Before-and-after scene images:
————

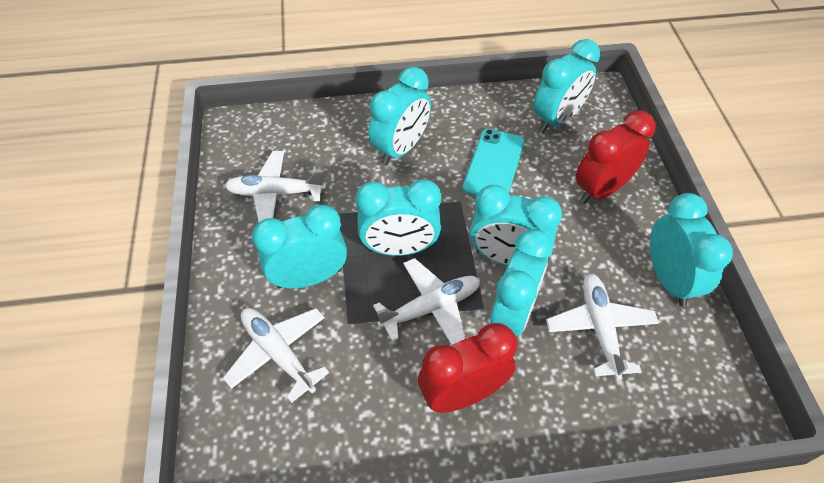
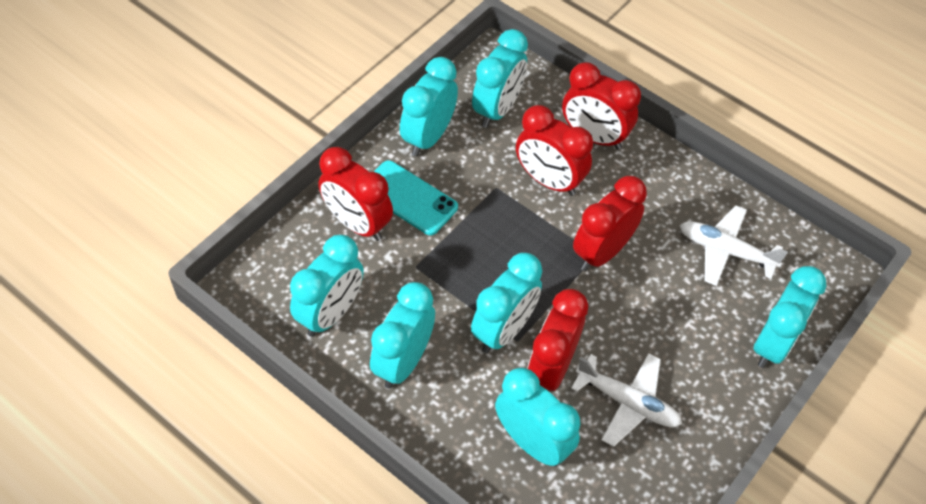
red clock: 2 -> 5
white plane: 4 -> 2

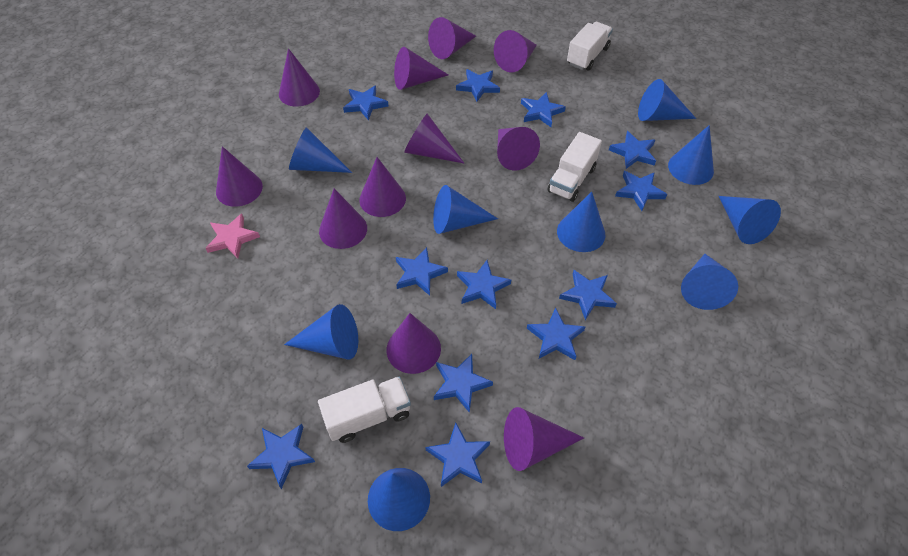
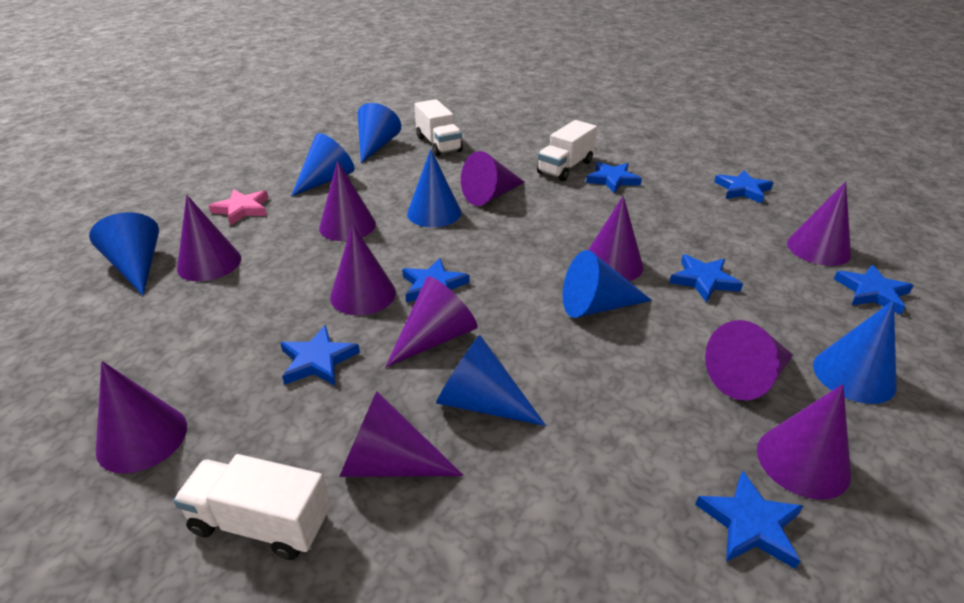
blue cone: 9 -> 7
blue star: 12 -> 7

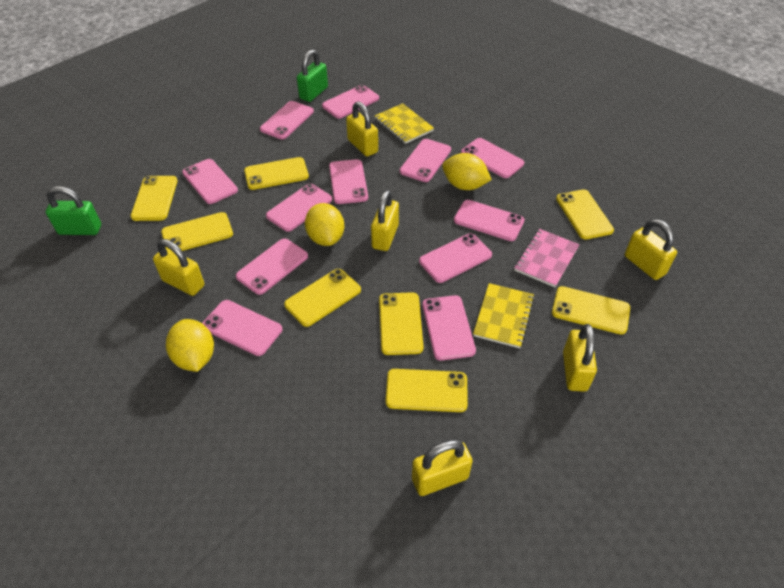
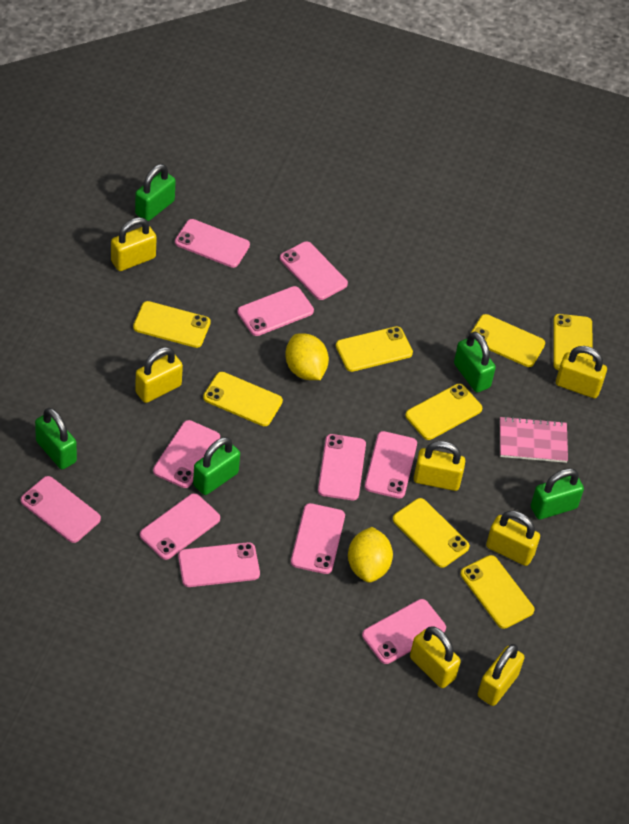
green padlock: 2 -> 5
pink phone: 12 -> 11
yellow lemon: 3 -> 2
yellow notebook: 2 -> 0
yellow padlock: 6 -> 7

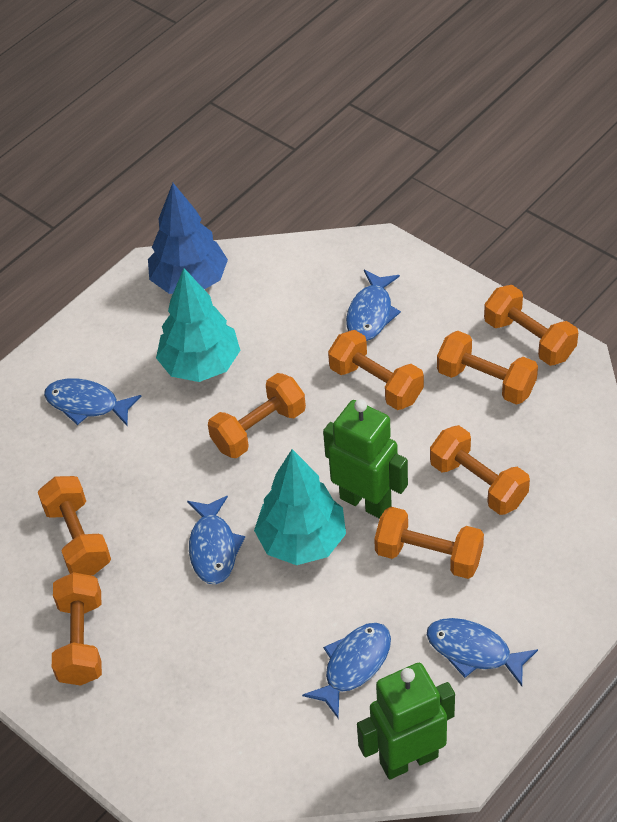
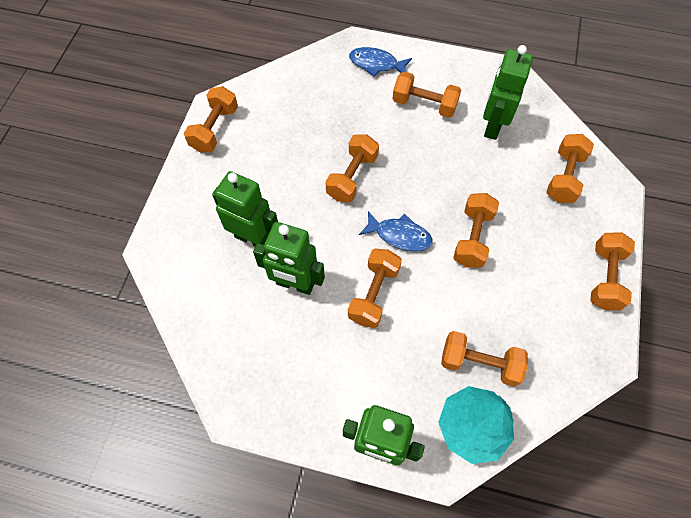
blue fish: 5 -> 2
blue tree: 1 -> 0
green robot: 2 -> 4
turquoise tree: 2 -> 1

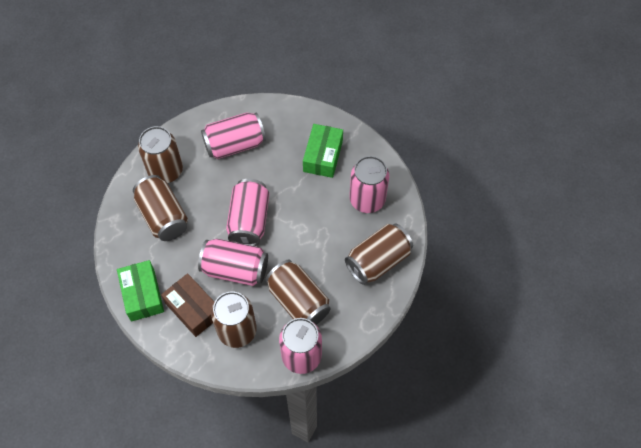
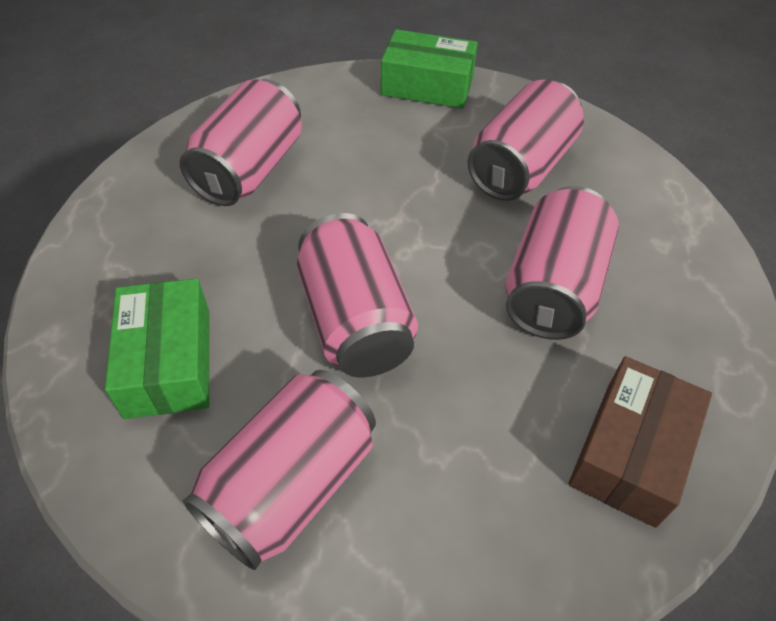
brown can: 5 -> 0

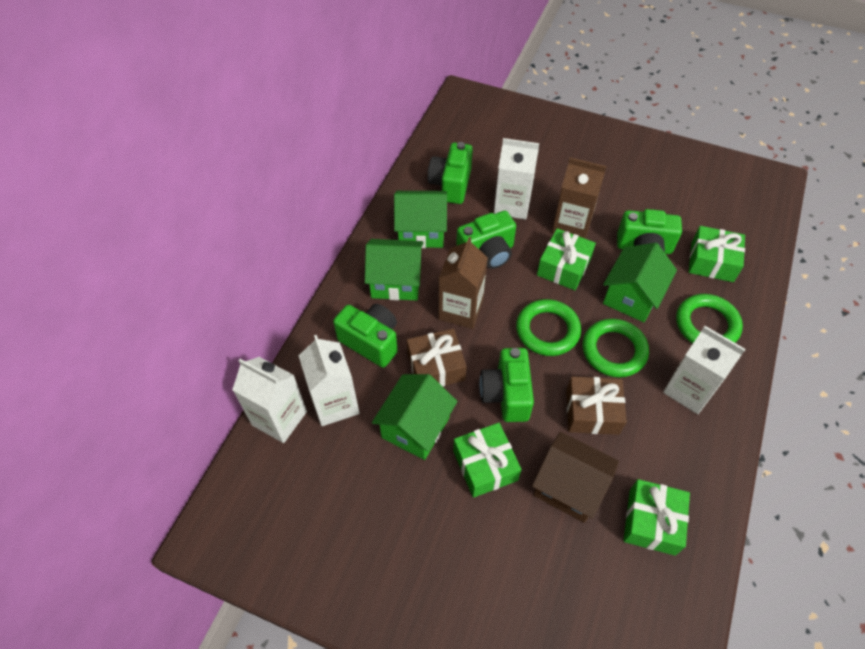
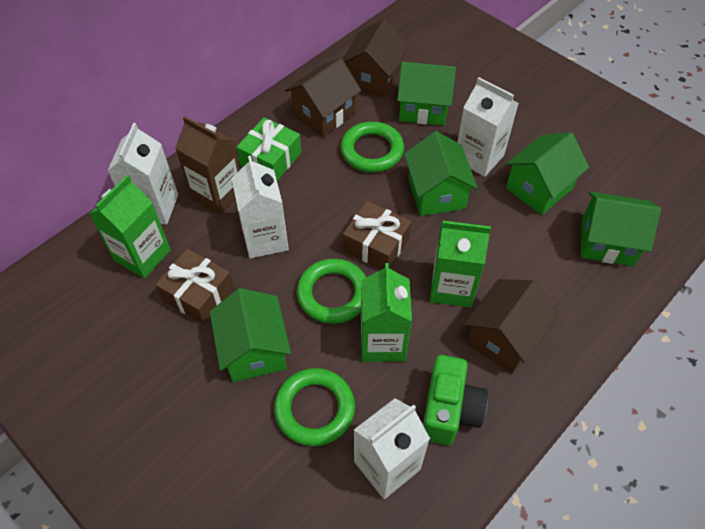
brown carton: 2 -> 1
brown house: 1 -> 3
green camera: 5 -> 1
green carton: 0 -> 3
green gift: 4 -> 1
green house: 4 -> 5

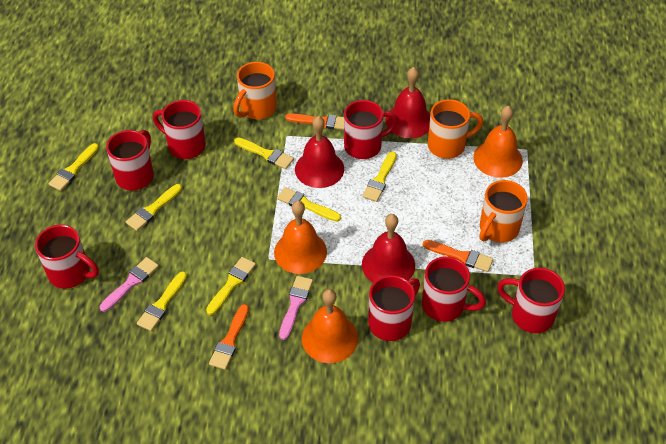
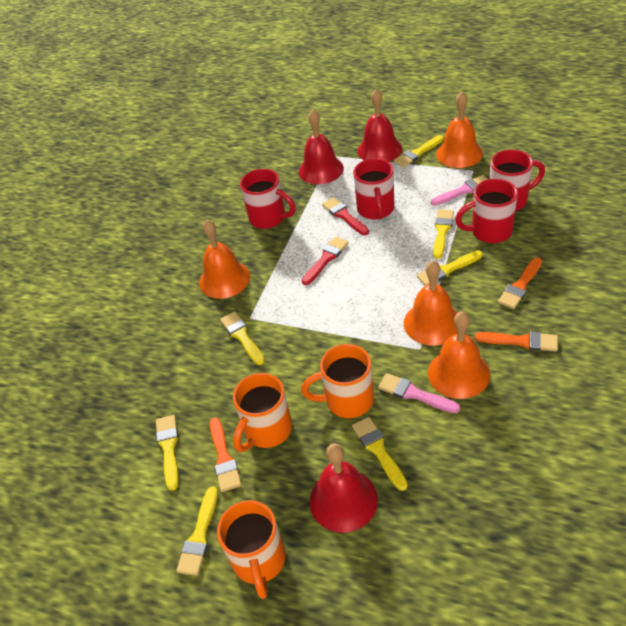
orange bell: 3 -> 4
red brush: 0 -> 2
red mug: 7 -> 4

————

Pull out the lines above in which the word "green" appears.

**Expected answer**
green padlock: 2 -> 5
green robot: 2 -> 4
green camera: 5 -> 1
green carton: 0 -> 3
green gift: 4 -> 1
green house: 4 -> 5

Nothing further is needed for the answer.